### [The problem]
Look through the data below and extract, unchanged, the lines from the one that contains "orange shoe: 6 -> 7" to the one that contains "yellow teddy bear: 7 -> 8", both included.

### [Information]
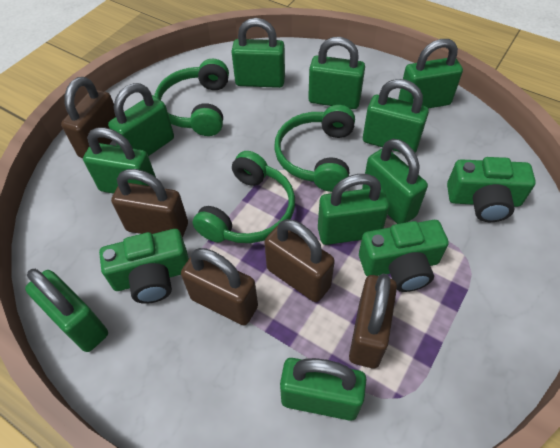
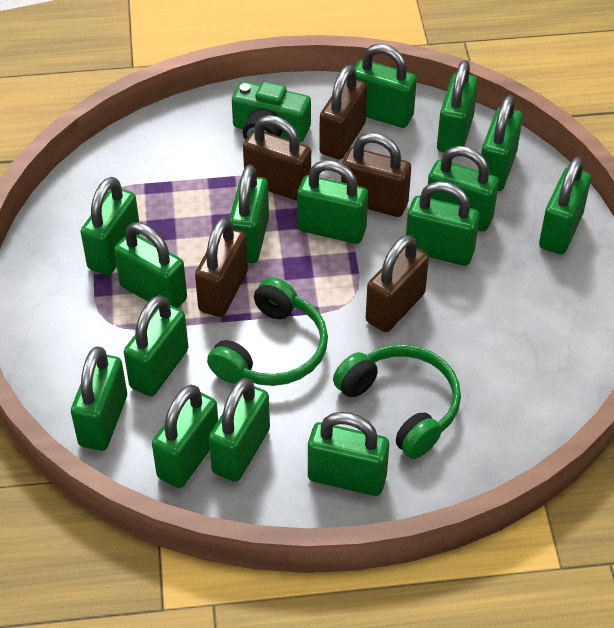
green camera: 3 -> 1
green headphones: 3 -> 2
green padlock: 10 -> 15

--

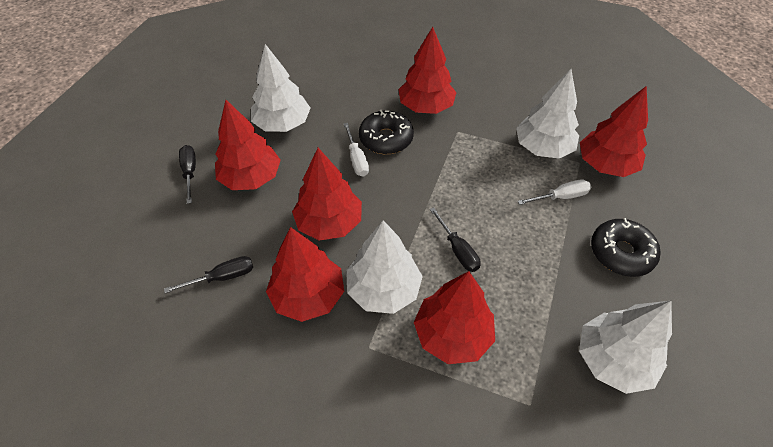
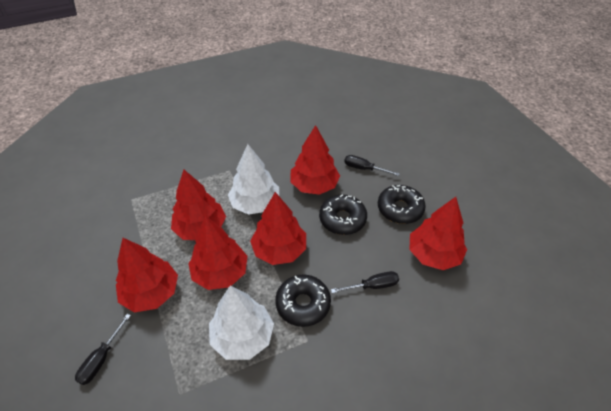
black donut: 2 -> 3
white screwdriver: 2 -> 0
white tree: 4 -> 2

---

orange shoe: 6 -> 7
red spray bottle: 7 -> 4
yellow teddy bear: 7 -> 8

### [Result of the exercise]
orange shoe: 6 -> 7
red spray bottle: 7 -> 4
yellow teddy bear: 7 -> 8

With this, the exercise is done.